(Data entries)
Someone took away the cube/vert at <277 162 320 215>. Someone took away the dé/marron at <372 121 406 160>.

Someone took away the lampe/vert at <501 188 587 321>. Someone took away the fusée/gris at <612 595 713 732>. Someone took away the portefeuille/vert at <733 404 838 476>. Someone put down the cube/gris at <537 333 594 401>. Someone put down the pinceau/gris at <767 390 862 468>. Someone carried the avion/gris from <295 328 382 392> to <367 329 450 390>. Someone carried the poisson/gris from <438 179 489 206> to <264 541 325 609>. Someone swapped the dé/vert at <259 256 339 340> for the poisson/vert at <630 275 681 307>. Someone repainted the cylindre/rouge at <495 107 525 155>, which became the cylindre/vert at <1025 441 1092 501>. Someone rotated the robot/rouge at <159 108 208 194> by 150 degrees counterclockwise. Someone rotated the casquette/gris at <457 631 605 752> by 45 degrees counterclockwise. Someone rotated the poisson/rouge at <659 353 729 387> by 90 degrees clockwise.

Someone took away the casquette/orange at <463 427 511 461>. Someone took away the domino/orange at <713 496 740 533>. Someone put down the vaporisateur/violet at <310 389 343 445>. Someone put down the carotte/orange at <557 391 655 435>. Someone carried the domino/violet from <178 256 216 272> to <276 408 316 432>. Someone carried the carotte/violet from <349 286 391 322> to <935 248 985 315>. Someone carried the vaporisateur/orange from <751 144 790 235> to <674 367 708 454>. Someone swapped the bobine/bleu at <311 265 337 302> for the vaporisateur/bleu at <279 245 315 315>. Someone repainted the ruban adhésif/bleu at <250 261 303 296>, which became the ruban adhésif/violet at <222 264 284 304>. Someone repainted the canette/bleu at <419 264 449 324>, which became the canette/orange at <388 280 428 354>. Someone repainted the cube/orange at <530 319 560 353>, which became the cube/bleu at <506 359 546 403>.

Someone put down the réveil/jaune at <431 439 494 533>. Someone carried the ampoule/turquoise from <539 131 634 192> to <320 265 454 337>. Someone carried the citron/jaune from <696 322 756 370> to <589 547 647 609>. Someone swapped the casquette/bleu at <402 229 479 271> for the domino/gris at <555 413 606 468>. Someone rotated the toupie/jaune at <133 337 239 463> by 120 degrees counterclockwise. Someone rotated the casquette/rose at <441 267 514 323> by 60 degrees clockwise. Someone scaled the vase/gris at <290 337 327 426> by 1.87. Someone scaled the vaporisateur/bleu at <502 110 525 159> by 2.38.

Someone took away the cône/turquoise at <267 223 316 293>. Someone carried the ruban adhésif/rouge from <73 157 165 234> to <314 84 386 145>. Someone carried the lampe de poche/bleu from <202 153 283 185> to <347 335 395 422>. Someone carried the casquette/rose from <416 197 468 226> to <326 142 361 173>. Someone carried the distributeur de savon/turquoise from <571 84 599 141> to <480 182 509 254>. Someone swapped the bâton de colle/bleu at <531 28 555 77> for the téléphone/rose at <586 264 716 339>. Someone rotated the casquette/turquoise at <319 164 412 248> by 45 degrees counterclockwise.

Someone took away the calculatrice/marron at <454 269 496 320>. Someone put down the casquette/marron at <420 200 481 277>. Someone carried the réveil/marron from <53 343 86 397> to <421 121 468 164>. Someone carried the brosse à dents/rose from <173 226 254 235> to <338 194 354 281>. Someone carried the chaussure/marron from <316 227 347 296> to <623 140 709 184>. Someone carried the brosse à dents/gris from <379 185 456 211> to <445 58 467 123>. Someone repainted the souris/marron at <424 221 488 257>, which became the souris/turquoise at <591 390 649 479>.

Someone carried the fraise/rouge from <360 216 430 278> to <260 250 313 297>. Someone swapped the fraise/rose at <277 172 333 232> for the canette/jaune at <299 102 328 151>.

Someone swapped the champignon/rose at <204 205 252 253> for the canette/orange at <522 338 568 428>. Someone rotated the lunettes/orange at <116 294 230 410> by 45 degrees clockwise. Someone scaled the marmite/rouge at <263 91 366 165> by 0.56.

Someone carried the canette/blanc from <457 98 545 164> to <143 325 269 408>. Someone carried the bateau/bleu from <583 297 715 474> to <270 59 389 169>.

Exercise brief:
After the last line, print all the entries once again, unchanged.

Task solution:
Someone took away the cube/vert at <277 162 320 215>. Someone took away the dé/marron at <372 121 406 160>.

Someone took away the lampe/vert at <501 188 587 321>. Someone took away the fusée/gris at <612 595 713 732>. Someone took away the portefeuille/vert at <733 404 838 476>. Someone put down the cube/gris at <537 333 594 401>. Someone put down the pinceau/gris at <767 390 862 468>. Someone carried the avion/gris from <295 328 382 392> to <367 329 450 390>. Someone carried the poisson/gris from <438 179 489 206> to <264 541 325 609>. Someone swapped the dé/vert at <259 256 339 340> for the poisson/vert at <630 275 681 307>. Someone repainted the cylindre/rouge at <495 107 525 155>, which became the cylindre/vert at <1025 441 1092 501>. Someone rotated the robot/rouge at <159 108 208 194> by 150 degrees counterclockwise. Someone rotated the casquette/gris at <457 631 605 752> by 45 degrees counterclockwise. Someone rotated the poisson/rouge at <659 353 729 387> by 90 degrees clockwise.

Someone took away the casquette/orange at <463 427 511 461>. Someone took away the domino/orange at <713 496 740 533>. Someone put down the vaporisateur/violet at <310 389 343 445>. Someone put down the carotte/orange at <557 391 655 435>. Someone carried the domino/violet from <178 256 216 272> to <276 408 316 432>. Someone carried the carotte/violet from <349 286 391 322> to <935 248 985 315>. Someone carried the vaporisateur/orange from <751 144 790 235> to <674 367 708 454>. Someone swapped the bobine/bleu at <311 265 337 302> for the vaporisateur/bleu at <279 245 315 315>. Someone repainted the ruban adhésif/bleu at <250 261 303 296>, which became the ruban adhésif/violet at <222 264 284 304>. Someone repainted the canette/bleu at <419 264 449 324>, which became the canette/orange at <388 280 428 354>. Someone repainted the cube/orange at <530 319 560 353>, which became the cube/bleu at <506 359 546 403>.

Someone put down the réveil/jaune at <431 439 494 533>. Someone carried the ampoule/turquoise from <539 131 634 192> to <320 265 454 337>. Someone carried the citron/jaune from <696 322 756 370> to <589 547 647 609>. Someone swapped the casquette/bleu at <402 229 479 271> for the domino/gris at <555 413 606 468>. Someone rotated the toupie/jaune at <133 337 239 463> by 120 degrees counterclockwise. Someone rotated the casquette/rose at <441 267 514 323> by 60 degrees clockwise. Someone scaled the vase/gris at <290 337 327 426> by 1.87. Someone scaled the vaporisateur/bleu at <502 110 525 159> by 2.38.

Someone took away the cône/turquoise at <267 223 316 293>. Someone carried the ruban adhésif/rouge from <73 157 165 234> to <314 84 386 145>. Someone carried the lampe de poche/bleu from <202 153 283 185> to <347 335 395 422>. Someone carried the casquette/rose from <416 197 468 226> to <326 142 361 173>. Someone carried the distributeur de savon/turquoise from <571 84 599 141> to <480 182 509 254>. Someone swapped the bâton de colle/bleu at <531 28 555 77> for the téléphone/rose at <586 264 716 339>. Someone rotated the casquette/turquoise at <319 164 412 248> by 45 degrees counterclockwise.

Someone took away the calculatrice/marron at <454 269 496 320>. Someone put down the casquette/marron at <420 200 481 277>. Someone carried the réveil/marron from <53 343 86 397> to <421 121 468 164>. Someone carried the brosse à dents/rose from <173 226 254 235> to <338 194 354 281>. Someone carried the chaussure/marron from <316 227 347 296> to <623 140 709 184>. Someone carried the brosse à dents/gris from <379 185 456 211> to <445 58 467 123>. Someone repainted the souris/marron at <424 221 488 257>, which became the souris/turquoise at <591 390 649 479>.

Someone carried the fraise/rouge from <360 216 430 278> to <260 250 313 297>. Someone swapped the fraise/rose at <277 172 333 232> for the canette/jaune at <299 102 328 151>.

Someone swapped the champignon/rose at <204 205 252 253> for the canette/orange at <522 338 568 428>. Someone rotated the lunettes/orange at <116 294 230 410> by 45 degrees clockwise. Someone scaled the marmite/rouge at <263 91 366 165> by 0.56.

Someone carried the canette/blanc from <457 98 545 164> to <143 325 269 408>. Someone carried the bateau/bleu from <583 297 715 474> to <270 59 389 169>.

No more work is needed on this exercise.